**WHAT IS REQUIRED:**
Across these entries, how many lines contain the word "minus"? Answer with only the number.

**DATA PROVIDED:**
--- START ---
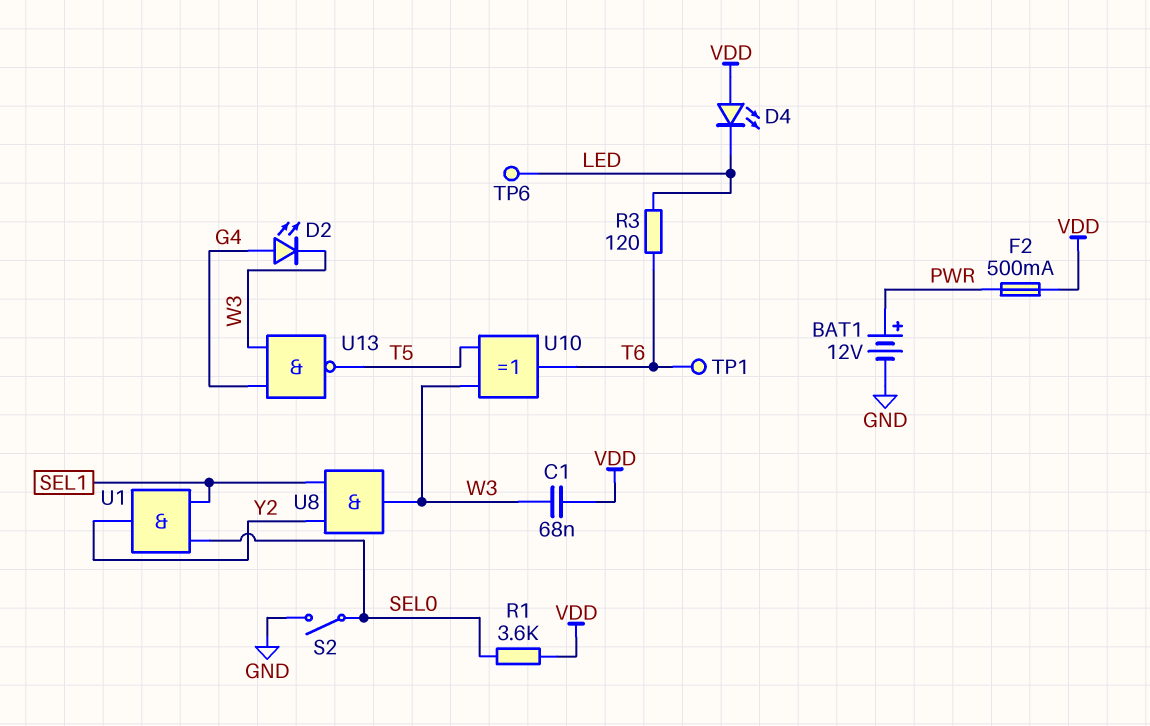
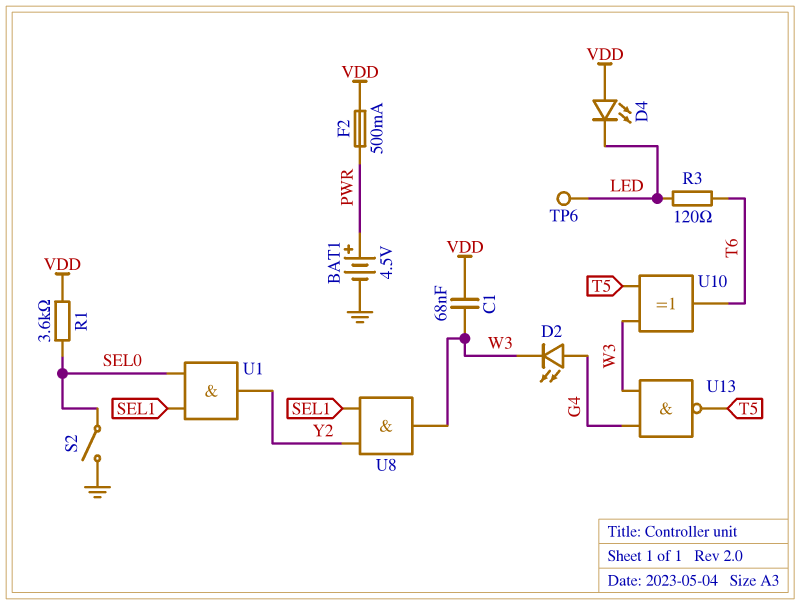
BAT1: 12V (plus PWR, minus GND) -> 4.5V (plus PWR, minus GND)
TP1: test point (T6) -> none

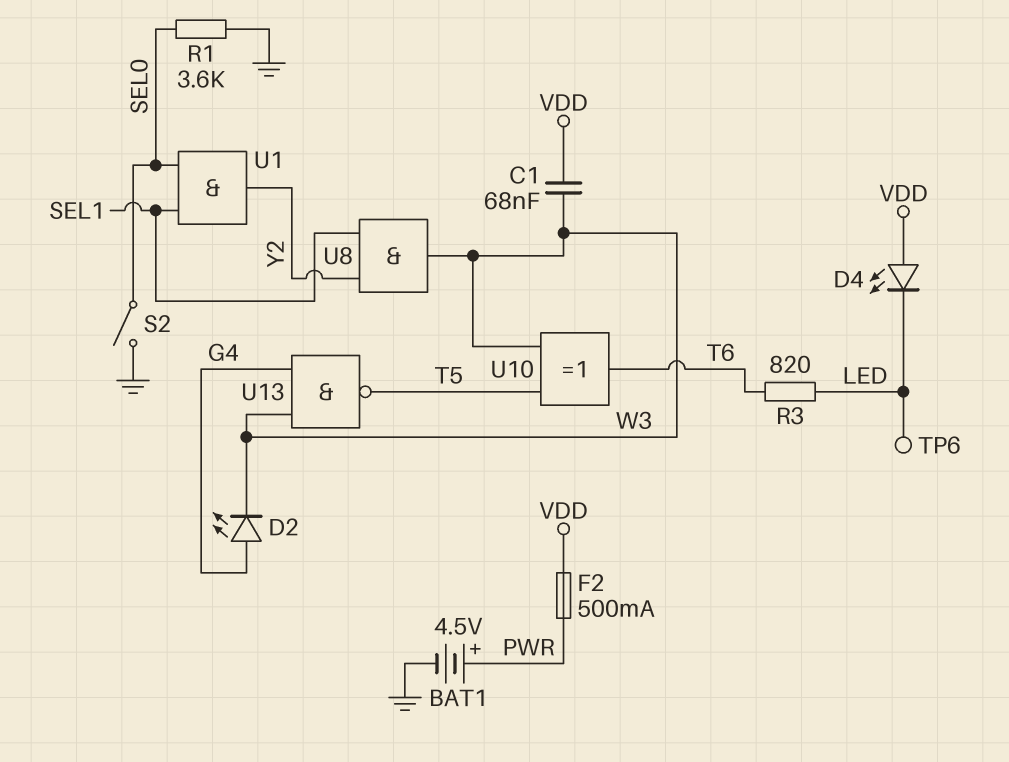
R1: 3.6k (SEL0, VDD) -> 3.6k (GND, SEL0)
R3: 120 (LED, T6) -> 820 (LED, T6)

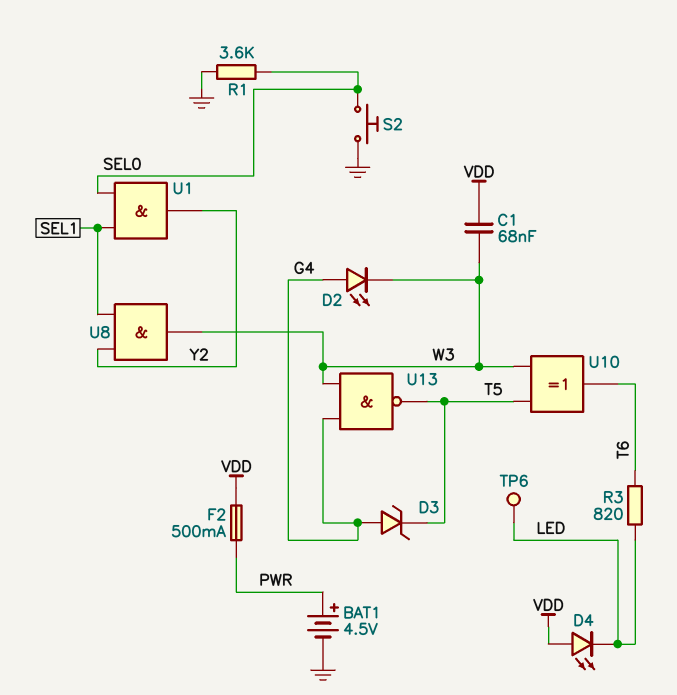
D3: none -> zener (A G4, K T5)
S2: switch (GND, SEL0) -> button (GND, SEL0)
--- END ---
--- START ---
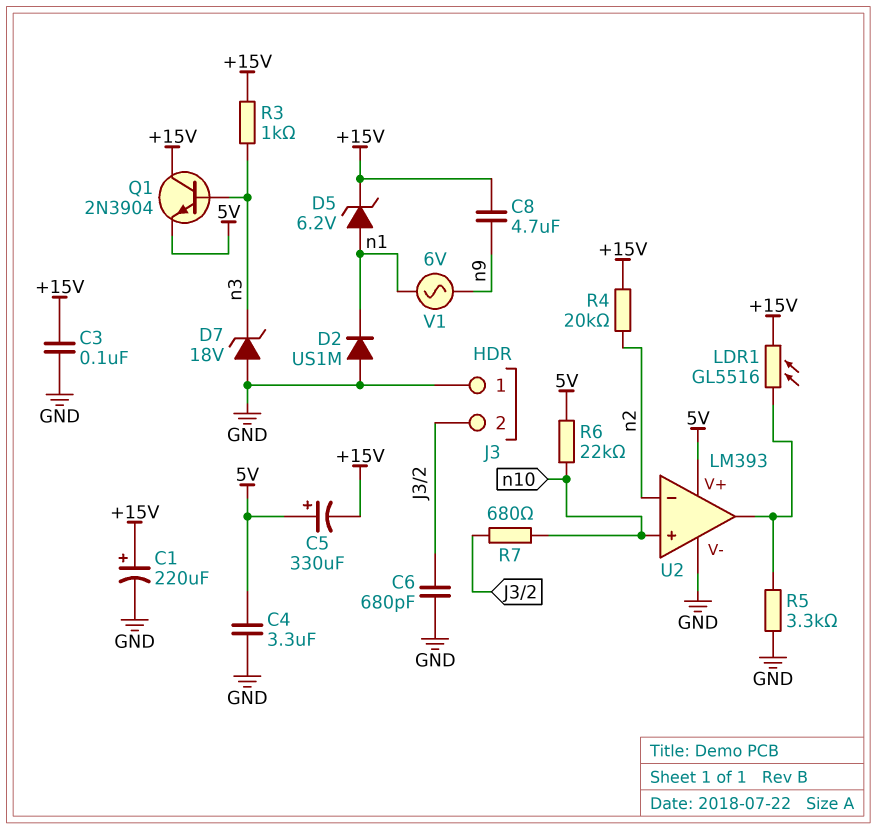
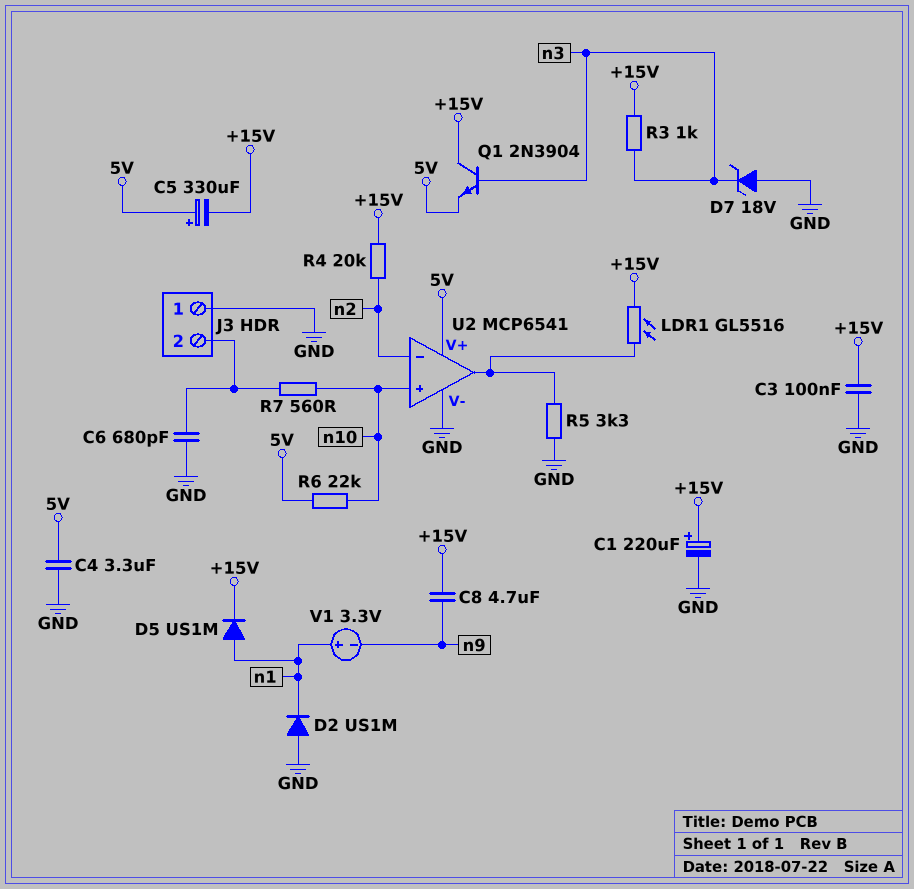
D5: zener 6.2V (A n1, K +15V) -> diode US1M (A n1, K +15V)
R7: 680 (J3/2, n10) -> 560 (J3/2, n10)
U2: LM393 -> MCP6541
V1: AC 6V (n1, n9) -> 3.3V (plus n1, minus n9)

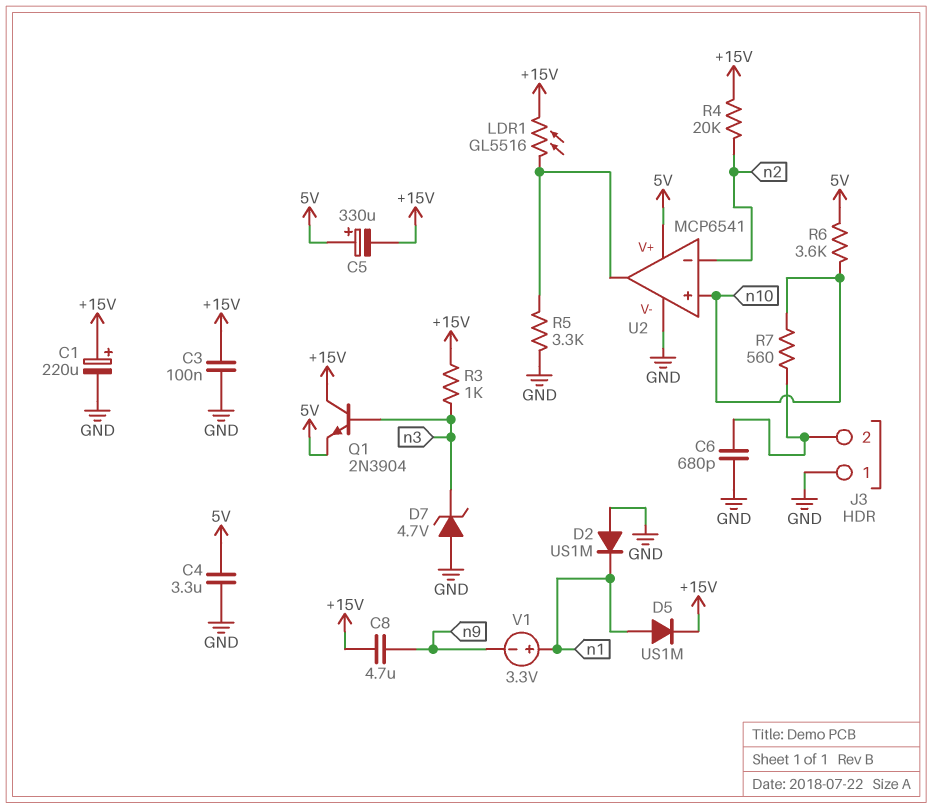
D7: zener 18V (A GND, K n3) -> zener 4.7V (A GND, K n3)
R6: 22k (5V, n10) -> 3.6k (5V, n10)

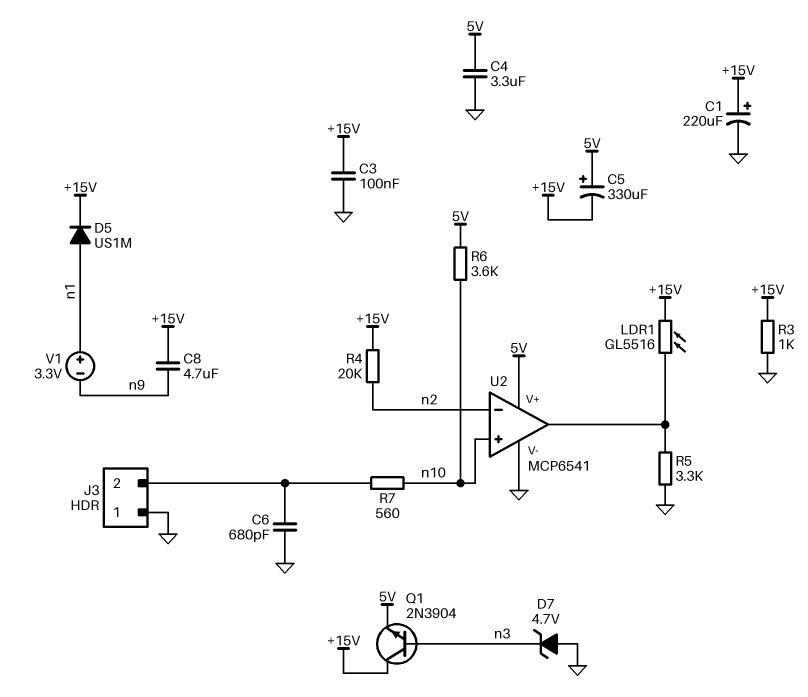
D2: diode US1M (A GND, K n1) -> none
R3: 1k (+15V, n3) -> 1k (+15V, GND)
--- END ---
**ANSWER TO THIS TASK:**
2